**Information shown:**
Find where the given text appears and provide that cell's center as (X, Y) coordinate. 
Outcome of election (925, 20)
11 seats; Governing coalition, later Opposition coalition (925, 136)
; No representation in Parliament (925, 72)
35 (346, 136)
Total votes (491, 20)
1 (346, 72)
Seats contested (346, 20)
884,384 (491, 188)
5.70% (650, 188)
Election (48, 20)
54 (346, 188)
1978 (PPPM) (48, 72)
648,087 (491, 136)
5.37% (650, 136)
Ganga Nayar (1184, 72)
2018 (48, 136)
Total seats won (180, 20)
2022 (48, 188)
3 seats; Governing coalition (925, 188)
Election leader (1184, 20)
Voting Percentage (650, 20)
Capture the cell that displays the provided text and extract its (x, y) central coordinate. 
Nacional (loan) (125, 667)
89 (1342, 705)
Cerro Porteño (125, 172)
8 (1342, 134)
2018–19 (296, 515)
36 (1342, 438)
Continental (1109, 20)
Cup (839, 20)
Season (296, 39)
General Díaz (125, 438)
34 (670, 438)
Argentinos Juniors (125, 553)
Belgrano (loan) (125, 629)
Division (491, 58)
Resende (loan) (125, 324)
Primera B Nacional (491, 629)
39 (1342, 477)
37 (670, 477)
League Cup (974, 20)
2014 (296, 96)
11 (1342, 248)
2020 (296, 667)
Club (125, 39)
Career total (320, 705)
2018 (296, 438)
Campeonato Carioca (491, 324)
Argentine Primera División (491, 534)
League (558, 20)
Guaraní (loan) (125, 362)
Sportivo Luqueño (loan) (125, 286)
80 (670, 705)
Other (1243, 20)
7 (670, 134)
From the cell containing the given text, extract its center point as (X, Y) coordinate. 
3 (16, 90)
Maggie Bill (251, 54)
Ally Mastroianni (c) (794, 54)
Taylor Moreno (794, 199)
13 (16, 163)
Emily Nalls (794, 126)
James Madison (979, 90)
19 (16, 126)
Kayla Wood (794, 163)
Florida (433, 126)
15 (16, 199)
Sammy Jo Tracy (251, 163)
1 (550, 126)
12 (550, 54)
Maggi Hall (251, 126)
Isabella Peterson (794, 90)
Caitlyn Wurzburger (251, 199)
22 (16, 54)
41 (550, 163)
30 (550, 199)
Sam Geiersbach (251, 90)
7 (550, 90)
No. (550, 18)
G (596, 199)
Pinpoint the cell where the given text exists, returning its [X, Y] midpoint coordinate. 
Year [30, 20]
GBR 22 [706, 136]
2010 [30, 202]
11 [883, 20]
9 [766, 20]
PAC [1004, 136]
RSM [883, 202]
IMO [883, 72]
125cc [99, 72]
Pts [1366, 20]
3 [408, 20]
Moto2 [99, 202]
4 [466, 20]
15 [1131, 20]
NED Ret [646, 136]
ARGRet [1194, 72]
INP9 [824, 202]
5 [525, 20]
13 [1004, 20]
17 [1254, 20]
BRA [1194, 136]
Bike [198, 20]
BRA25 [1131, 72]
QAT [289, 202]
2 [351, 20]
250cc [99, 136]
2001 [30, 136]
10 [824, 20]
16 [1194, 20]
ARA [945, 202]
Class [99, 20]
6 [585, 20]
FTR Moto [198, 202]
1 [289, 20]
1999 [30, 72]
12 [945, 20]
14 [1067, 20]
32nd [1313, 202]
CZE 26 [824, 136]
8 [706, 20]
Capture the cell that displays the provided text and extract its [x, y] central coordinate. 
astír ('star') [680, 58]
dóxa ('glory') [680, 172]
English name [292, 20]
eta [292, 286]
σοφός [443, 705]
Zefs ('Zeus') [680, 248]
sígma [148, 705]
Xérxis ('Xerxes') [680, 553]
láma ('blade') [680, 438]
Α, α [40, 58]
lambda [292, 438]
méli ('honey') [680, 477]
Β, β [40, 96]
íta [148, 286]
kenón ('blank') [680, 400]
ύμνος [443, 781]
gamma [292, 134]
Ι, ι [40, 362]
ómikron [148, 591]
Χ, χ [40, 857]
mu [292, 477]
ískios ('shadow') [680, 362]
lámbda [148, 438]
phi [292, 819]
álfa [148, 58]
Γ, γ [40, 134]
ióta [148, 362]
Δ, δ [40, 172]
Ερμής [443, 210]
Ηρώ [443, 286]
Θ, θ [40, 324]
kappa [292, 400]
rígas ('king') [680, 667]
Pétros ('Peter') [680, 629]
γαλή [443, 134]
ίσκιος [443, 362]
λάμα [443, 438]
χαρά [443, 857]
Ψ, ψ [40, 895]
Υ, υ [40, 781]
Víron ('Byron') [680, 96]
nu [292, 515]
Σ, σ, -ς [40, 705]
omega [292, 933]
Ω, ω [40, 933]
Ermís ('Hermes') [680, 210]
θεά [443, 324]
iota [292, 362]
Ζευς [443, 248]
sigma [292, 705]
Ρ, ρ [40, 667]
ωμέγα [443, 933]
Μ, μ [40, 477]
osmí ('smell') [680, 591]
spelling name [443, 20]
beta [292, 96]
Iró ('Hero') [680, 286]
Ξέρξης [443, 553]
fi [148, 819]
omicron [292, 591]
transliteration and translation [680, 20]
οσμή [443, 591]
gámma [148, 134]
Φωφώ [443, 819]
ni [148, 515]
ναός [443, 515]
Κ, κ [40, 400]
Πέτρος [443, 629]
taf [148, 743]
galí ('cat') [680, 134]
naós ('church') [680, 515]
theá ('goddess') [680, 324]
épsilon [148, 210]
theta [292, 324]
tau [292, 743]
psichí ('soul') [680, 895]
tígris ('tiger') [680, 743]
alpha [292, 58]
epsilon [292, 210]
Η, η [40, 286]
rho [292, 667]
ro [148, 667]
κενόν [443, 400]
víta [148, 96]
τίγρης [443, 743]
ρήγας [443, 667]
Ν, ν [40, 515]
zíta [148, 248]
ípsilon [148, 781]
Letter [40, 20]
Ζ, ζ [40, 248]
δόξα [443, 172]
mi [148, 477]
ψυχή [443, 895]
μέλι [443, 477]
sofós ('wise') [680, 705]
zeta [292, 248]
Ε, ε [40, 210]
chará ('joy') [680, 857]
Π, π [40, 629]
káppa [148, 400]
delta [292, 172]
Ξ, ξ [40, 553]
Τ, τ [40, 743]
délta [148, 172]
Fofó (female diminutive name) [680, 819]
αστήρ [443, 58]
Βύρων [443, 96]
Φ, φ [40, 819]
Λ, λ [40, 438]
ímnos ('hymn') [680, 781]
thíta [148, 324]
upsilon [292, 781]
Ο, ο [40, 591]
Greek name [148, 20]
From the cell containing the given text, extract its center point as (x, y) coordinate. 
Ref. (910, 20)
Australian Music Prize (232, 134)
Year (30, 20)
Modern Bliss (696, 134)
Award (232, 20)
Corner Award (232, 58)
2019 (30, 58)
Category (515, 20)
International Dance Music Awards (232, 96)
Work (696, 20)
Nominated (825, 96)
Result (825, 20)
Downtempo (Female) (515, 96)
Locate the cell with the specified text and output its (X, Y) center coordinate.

**Work to be completed:** Please format every line of the items above as a Markdown table with two columns, Row and Entry, numbering each line in order and leaving out blank lines.

**Solution to the problem:**
| Row | Entry |
|---|---|
| 1 | Find where the given text appears and provide that cell's center as (X, Y) coordinate.  |
| 2 | Outcome of election (925, 20) |
| 3 | 11 seats; Governing coalition, later Opposition coalition (925, 136) |
| 4 | ; No representation in Parliament (925, 72) |
| 5 | 35 (346, 136) |
| 6 | Total votes (491, 20) |
| 7 | 1 (346, 72) |
| 8 | Seats contested (346, 20) |
| 9 | 884,384 (491, 188) |
| 10 | 5.70% (650, 188) |
| 11 | Election (48, 20) |
| 12 | 54 (346, 188) |
| 13 | 1978 (PPPM) (48, 72) |
| 14 | 648,087 (491, 136) |
| 15 | 5.37% (650, 136) |
| 16 | Ganga Nayar (1184, 72) |
| 17 | 2018 (48, 136) |
| 18 | Total seats won (180, 20) |
| 19 | 2022 (48, 188) |
| 20 | 3 seats; Governing coalition (925, 188) |
| 21 | Election leader (1184, 20) |
| 22 | Voting Percentage (650, 20) |
| 23 | Capture the cell that displays the provided text and extract its (x, y) central coordinate.  |
| 24 | Nacional (loan) (125, 667) |
| 25 | 89 (1342, 705) |
| 26 | Cerro Porteño (125, 172) |
| 27 | 8 (1342, 134) |
| 28 | 2018–19 (296, 515) |
| 29 | 36 (1342, 438) |
| 30 | Continental (1109, 20) |
| 31 | Cup (839, 20) |
| 32 | Season (296, 39) |
| 33 | General Díaz (125, 438) |
| 34 | 34 (670, 438) |
| 35 | Argentinos Juniors (125, 553) |
| 36 | Belgrano (loan) (125, 629) |
| 37 | Division (491, 58) |
| 38 | Resende (loan) (125, 324) |
| 39 | Primera B Nacional (491, 629) |
| 40 | 39 (1342, 477) |
| 41 | 37 (670, 477) |
| 42 | League Cup (974, 20) |
| 43 | 2014 (296, 96) |
| 44 | 11 (1342, 248) |
| 45 | 2020 (296, 667) |
| 46 | Club (125, 39) |
| 47 | Career total (320, 705) |
| 48 | 2018 (296, 438) |
| 49 | Campeonato Carioca (491, 324) |
| 50 | Argentine Primera División (491, 534) |
| 51 | League (558, 20) |
| 52 | Guaraní (loan) (125, 362) |
| 53 | Sportivo Luqueño (loan) (125, 286) |
| 54 | 80 (670, 705) |
| 55 | Other (1243, 20) |
| 56 | 7 (670, 134) |
| 57 | From the cell containing the given text, extract its center point as (X, Y) coordinate.  |
| 58 | 3 (16, 90) |
| 59 | Maggie Bill (251, 54) |
| 60 | Ally Mastroianni (c) (794, 54) |
| 61 | Taylor Moreno (794, 199) |
| 62 | 13 (16, 163) |
| 63 | Emily Nalls (794, 126) |
| 64 | James Madison (979, 90) |
| 65 | 19 (16, 126) |
| 66 | Kayla Wood (794, 163) |
| 67 | Florida (433, 126) |
| 68 | 15 (16, 199) |
| 69 | Sammy Jo Tracy (251, 163) |
| 70 | 1 (550, 126) |
| 71 | 12 (550, 54) |
| 72 | Maggi Hall (251, 126) |
| 73 | Isabella Peterson (794, 90) |
| 74 | Caitlyn Wurzburger (251, 199) |
| 75 | 22 (16, 54) |
| 76 | 41 (550, 163) |
| 77 | 30 (550, 199) |
| 78 | Sam Geiersbach (251, 90) |
| 79 | 7 (550, 90) |
| 80 | No. (550, 18) |
| 81 | G (596, 199) |
| 82 | Pinpoint the cell where the given text exists, returning its [X, Y] midpoint coordinate.  |
| 83 | Year [30, 20] |
| 84 | GBR 22 [706, 136] |
| 85 | 2010 [30, 202] |
| 86 | 11 [883, 20] |
| 87 | 9 [766, 20] |
| 88 | PAC [1004, 136] |
| 89 | RSM [883, 202] |
| 90 | IMO [883, 72] |
| 91 | 125cc [99, 72] |
| 92 | Pts [1366, 20] |
| 93 | 3 [408, 20] |
| 94 | Moto2 [99, 202] |
| 95 | 4 [466, 20] |
| 96 | 15 [1131, 20] |
| 97 | NED Ret [646, 136] |
| 98 | ARGRet [1194, 72] |
| 99 | INP9 [824, 202] |
| 100 | 5 [525, 20] |
| 101 | 13 [1004, 20] |
| 102 | 17 [1254, 20] |
| 103 | BRA [1194, 136] |
| 104 | Bike [198, 20] |
| 105 | BRA25 [1131, 72] |
| 106 | QAT [289, 202] |
| 107 | 2 [351, 20] |
| 108 | 250cc [99, 136] |
| 109 | 2001 [30, 136] |
| 110 | 10 [824, 20] |
| 111 | 16 [1194, 20] |
| 112 | ARA [945, 202] |
| 113 | Class [99, 20] |
| 114 | 6 [585, 20] |
| 115 | FTR Moto [198, 202] |
| 116 | 1 [289, 20] |
| 117 | 1999 [30, 72] |
| 118 | 12 [945, 20] |
| 119 | 14 [1067, 20] |
| 120 | 32nd [1313, 202] |
| 121 | CZE 26 [824, 136] |
| 122 | 8 [706, 20] |
| 123 | Capture the cell that displays the provided text and extract its [x, y] central coordinate.  |
| 124 | astír ('star') [680, 58] |
| 125 | dóxa ('glory') [680, 172] |
| 126 | English name [292, 20] |
| 127 | eta [292, 286] |
| 128 | σοφός [443, 705] |
| 129 | Zefs ('Zeus') [680, 248] |
| 130 | sígma [148, 705] |
| 131 | Xérxis ('Xerxes') [680, 553] |
| 132 | láma ('blade') [680, 438] |
| 133 | Α, α [40, 58] |
| 134 | lambda [292, 438] |
| 135 | méli ('honey') [680, 477] |
| 136 | Β, β [40, 96] |
| 137 | íta [148, 286] |
| 138 | kenón ('blank') [680, 400] |
| 139 | ύμνος [443, 781] |
| 140 | gamma [292, 134] |
| 141 | Ι, ι [40, 362] |
| 142 | ómikron [148, 591] |
| 143 | Χ, χ [40, 857] |
| 144 | mu [292, 477] |
| 145 | ískios ('shadow') [680, 362] |
| 146 | lámbda [148, 438] |
| 147 | phi [292, 819] |
| 148 | álfa [148, 58] |
| 149 | Γ, γ [40, 134] |
| 150 | ióta [148, 362] |
| 151 | Δ, δ [40, 172] |
| 152 | Ερμής [443, 210] |
| 153 | Ηρώ [443, 286] |
| 154 | Θ, θ [40, 324] |
| 155 | kappa [292, 400] |
| 156 | rígas ('king') [680, 667] |
| 157 | Pétros ('Peter') [680, 629] |
| 158 | γαλή [443, 134] |
| 159 | ίσκιος [443, 362] |
| 160 | λάμα [443, 438] |
| 161 | χαρά [443, 857] |
| 162 | Ψ, ψ [40, 895] |
| 163 | Υ, υ [40, 781] |
| 164 | Víron ('Byron') [680, 96] |
| 165 | nu [292, 515] |
| 166 | Σ, σ, -ς [40, 705] |
| 167 | omega [292, 933] |
| 168 | Ω, ω [40, 933] |
| 169 | Ermís ('Hermes') [680, 210] |
| 170 | θεά [443, 324] |
| 171 | iota [292, 362] |
| 172 | Ζευς [443, 248] |
| 173 | sigma [292, 705] |
| 174 | Ρ, ρ [40, 667] |
| 175 | ωμέγα [443, 933] |
| 176 | Μ, μ [40, 477] |
| 177 | osmí ('smell') [680, 591] |
| 178 | spelling name [443, 20] |
| 179 | beta [292, 96] |
| 180 | Iró ('Hero') [680, 286] |
| 181 | Ξέρξης [443, 553] |
| 182 | fi [148, 819] |
| 183 | omicron [292, 591] |
| 184 | transliteration and translation [680, 20] |
| 185 | οσμή [443, 591] |
| 186 | gámma [148, 134] |
| 187 | Φωφώ [443, 819] |
| 188 | ni [148, 515] |
| 189 | ναός [443, 515] |
| 190 | Κ, κ [40, 400] |
| 191 | Πέτρος [443, 629] |
| 192 | taf [148, 743] |
| 193 | galí ('cat') [680, 134] |
| 194 | naós ('church') [680, 515] |
| 195 | theá ('goddess') [680, 324] |
| 196 | épsilon [148, 210] |
| 197 | theta [292, 324] |
| 198 | tau [292, 743] |
| 199 | psichí ('soul') [680, 895] |
| 200 | tígris ('tiger') [680, 743] |
| 201 | alpha [292, 58] |
| 202 | epsilon [292, 210] |
| 203 | Η, η [40, 286] |
| 204 | rho [292, 667] |
| 205 | ro [148, 667] |
| 206 | κενόν [443, 400] |
| 207 | víta [148, 96] |
| 208 | τίγρης [443, 743] |
| 209 | ρήγας [443, 667] |
| 210 | Ν, ν [40, 515] |
| 211 | zíta [148, 248] |
| 212 | ípsilon [148, 781] |
| 213 | Letter [40, 20] |
| 214 | Ζ, ζ [40, 248] |
| 215 | δόξα [443, 172] |
| 216 | mi [148, 477] |
| 217 | ψυχή [443, 895] |
| 218 | μέλι [443, 477] |
| 219 | sofós ('wise') [680, 705] |
| 220 | zeta [292, 248] |
| 221 | Ε, ε [40, 210] |
| 222 | chará ('joy') [680, 857] |
| 223 | Π, π [40, 629] |
| 224 | káppa [148, 400] |
| 225 | delta [292, 172] |
| 226 | Ξ, ξ [40, 553] |
| 227 | Τ, τ [40, 743] |
| 228 | délta [148, 172] |
| 229 | Fofó (female diminutive name) [680, 819] |
| 230 | αστήρ [443, 58] |
| 231 | Βύρων [443, 96] |
| 232 | Φ, φ [40, 819] |
| 233 | Λ, λ [40, 438] |
| 234 | ímnos ('hymn') [680, 781] |
| 235 | thíta [148, 324] |
| 236 | upsilon [292, 781] |
| 237 | Ο, ο [40, 591] |
| 238 | Greek name [148, 20] |
| 239 | From the cell containing the given text, extract its center point as (x, y) coordinate.  |
| 240 | Ref. (910, 20) |
| 241 | Australian Music Prize (232, 134) |
| 242 | Year (30, 20) |
| 243 | Modern Bliss (696, 134) |
| 244 | Award (232, 20) |
| 245 | Corner Award (232, 58) |
| 246 | 2019 (30, 58) |
| 247 | Category (515, 20) |
| 248 | International Dance Music Awards (232, 96) |
| 249 | Work (696, 20) |
| 250 | Nominated (825, 96) |
| 251 | Result (825, 20) |
| 252 | Downtempo (Female) (515, 96) |
| 253 | Locate the cell with the specified text and output its (X, Y) center coordinate. |